*** DATA FOR THIS EXERCISE ***

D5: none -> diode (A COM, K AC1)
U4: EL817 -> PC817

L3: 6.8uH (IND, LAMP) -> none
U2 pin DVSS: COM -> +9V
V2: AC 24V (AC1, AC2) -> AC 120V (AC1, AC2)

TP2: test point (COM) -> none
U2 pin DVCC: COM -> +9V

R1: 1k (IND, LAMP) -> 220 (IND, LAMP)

*** End of DATA FOR THIS EXERCISE ***
*** DATA FOR THIS EXERCISE ***

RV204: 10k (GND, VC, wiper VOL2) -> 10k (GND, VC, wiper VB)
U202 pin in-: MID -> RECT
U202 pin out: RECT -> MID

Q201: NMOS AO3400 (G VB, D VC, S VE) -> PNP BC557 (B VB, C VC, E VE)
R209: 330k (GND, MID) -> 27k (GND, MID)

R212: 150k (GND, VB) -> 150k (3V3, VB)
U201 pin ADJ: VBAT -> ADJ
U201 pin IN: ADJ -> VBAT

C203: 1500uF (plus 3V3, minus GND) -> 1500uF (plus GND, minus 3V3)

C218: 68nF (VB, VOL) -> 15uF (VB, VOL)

*** End of DATA FOR THIS EXERCISE ***
*** DATA FOR THIS EXERCISE ***

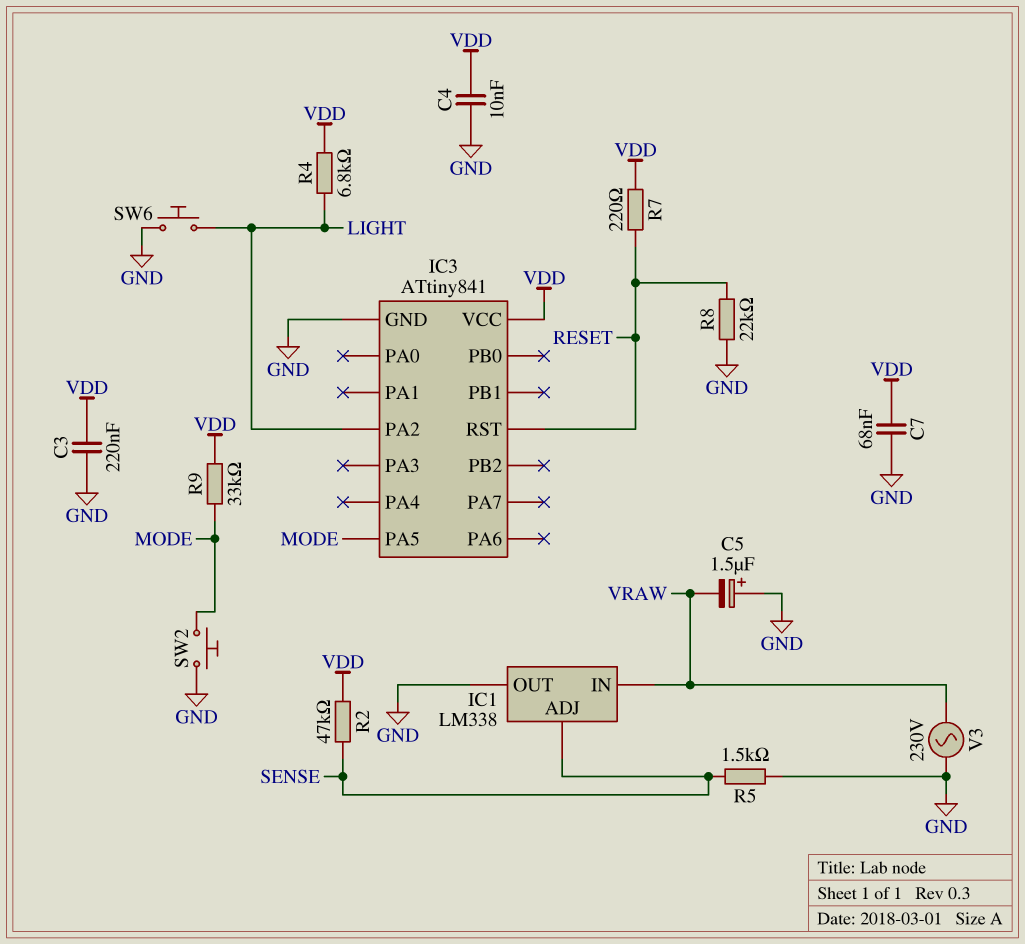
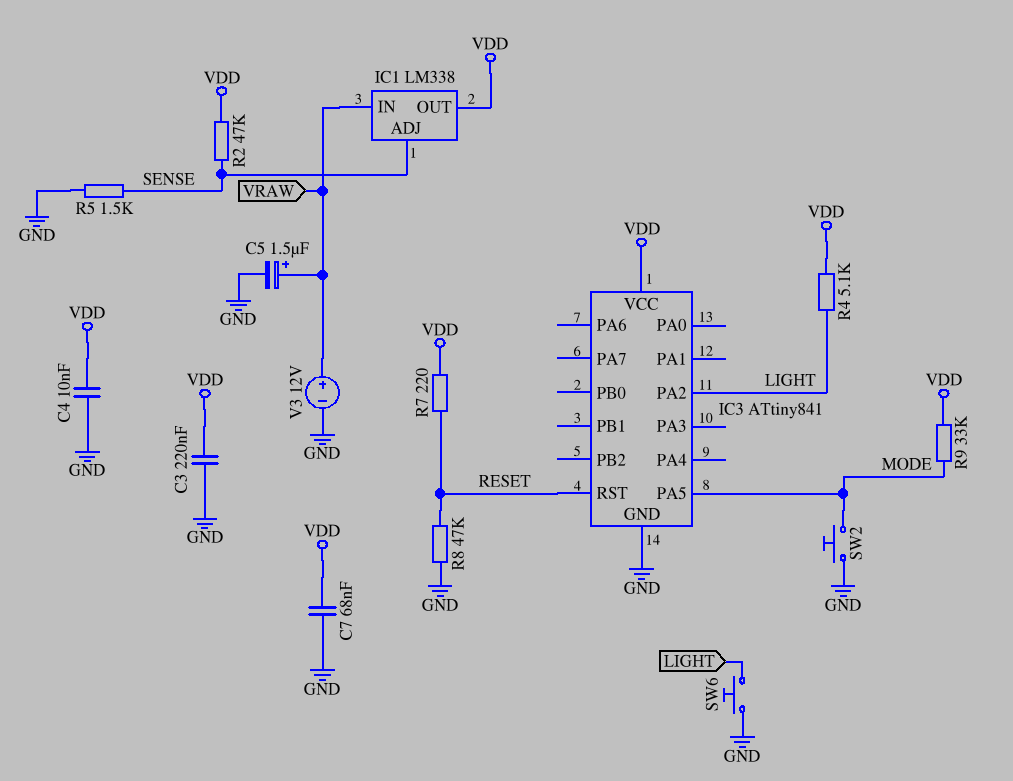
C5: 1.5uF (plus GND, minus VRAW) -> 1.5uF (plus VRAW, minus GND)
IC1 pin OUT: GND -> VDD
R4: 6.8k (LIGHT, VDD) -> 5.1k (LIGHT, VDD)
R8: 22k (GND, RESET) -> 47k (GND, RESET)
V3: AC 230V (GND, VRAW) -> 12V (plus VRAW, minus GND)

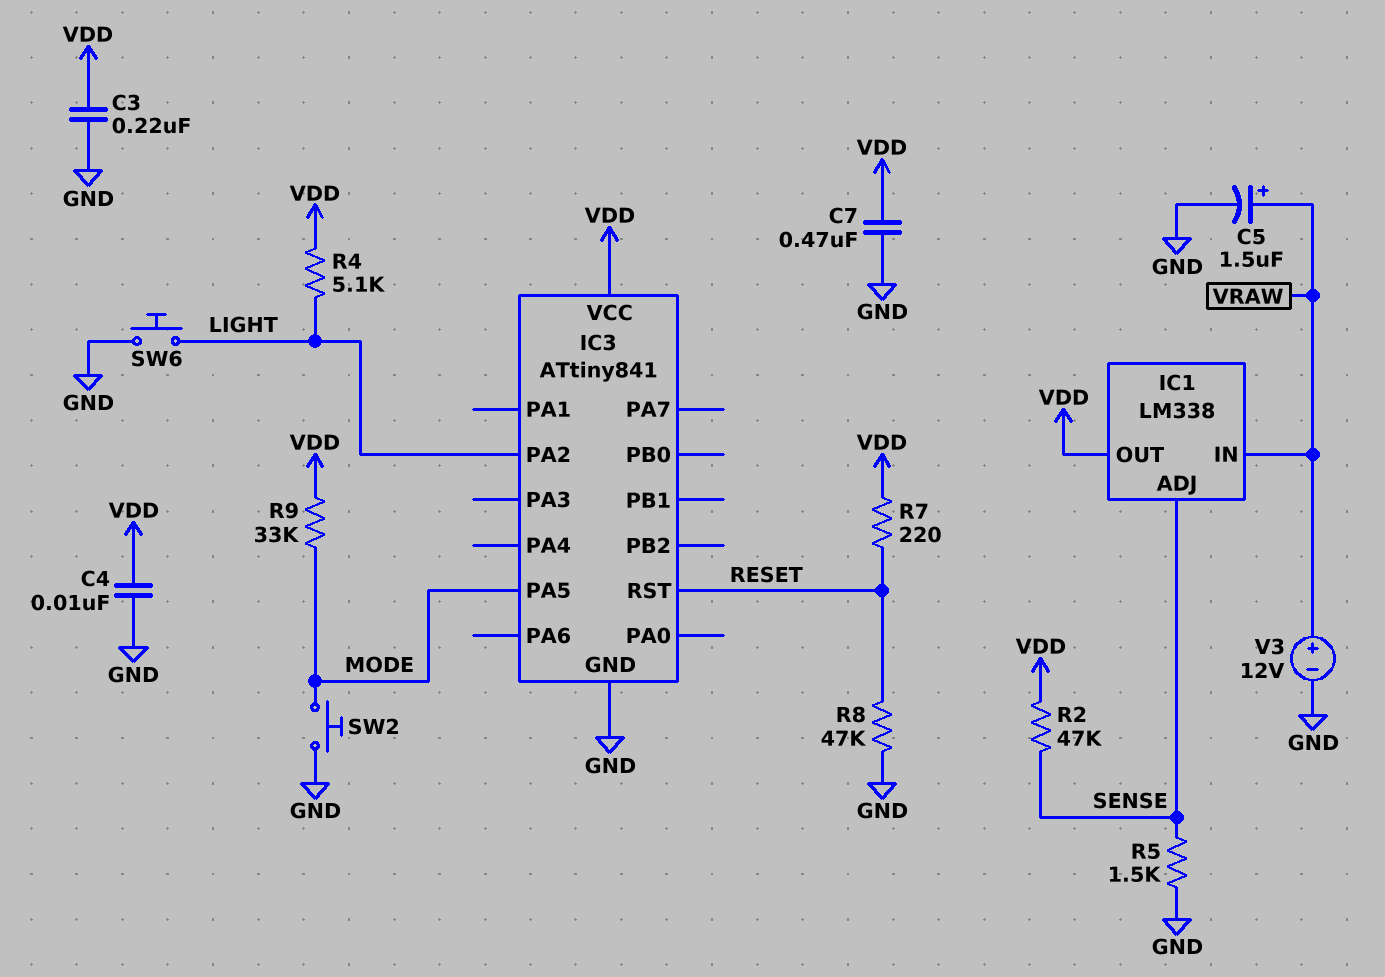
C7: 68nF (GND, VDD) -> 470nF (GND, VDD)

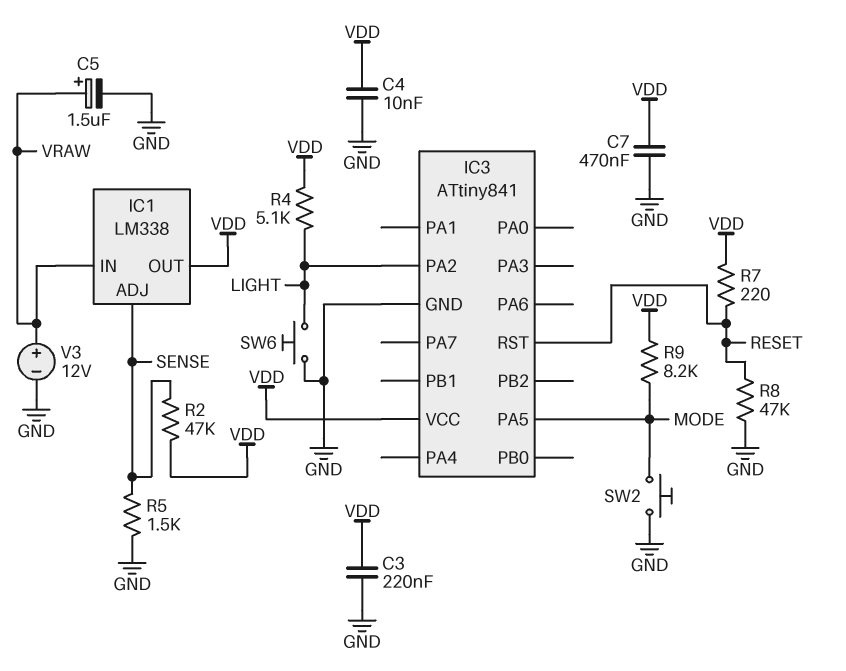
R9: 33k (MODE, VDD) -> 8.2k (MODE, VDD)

*** End of DATA FOR THIS EXERCISE ***

**TO DO:** Give back precisely the lines above that start at the line containing "U2 pin DVSS: COM -> +9V" and end at the line containing "R1: 1k (IND, LAMP) -> 220 (IND, LAMP)", inclusive. No other lines belong in the output.

**SOLUTION TO THE EXERCISE:**
U2 pin DVSS: COM -> +9V
V2: AC 24V (AC1, AC2) -> AC 120V (AC1, AC2)

TP2: test point (COM) -> none
U2 pin DVCC: COM -> +9V

R1: 1k (IND, LAMP) -> 220 (IND, LAMP)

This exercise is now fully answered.